Input data.
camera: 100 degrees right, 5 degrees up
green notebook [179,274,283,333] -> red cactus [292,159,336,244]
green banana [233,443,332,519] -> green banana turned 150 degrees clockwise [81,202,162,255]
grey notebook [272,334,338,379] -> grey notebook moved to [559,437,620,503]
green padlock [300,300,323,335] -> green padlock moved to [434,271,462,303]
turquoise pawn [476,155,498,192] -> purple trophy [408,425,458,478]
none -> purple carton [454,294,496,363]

Exercise.
Lines that hold the word "notebook" are the ones to copy from the entries above.

Completed task.
green notebook [179,274,283,333] -> red cactus [292,159,336,244]
grey notebook [272,334,338,379] -> grey notebook moved to [559,437,620,503]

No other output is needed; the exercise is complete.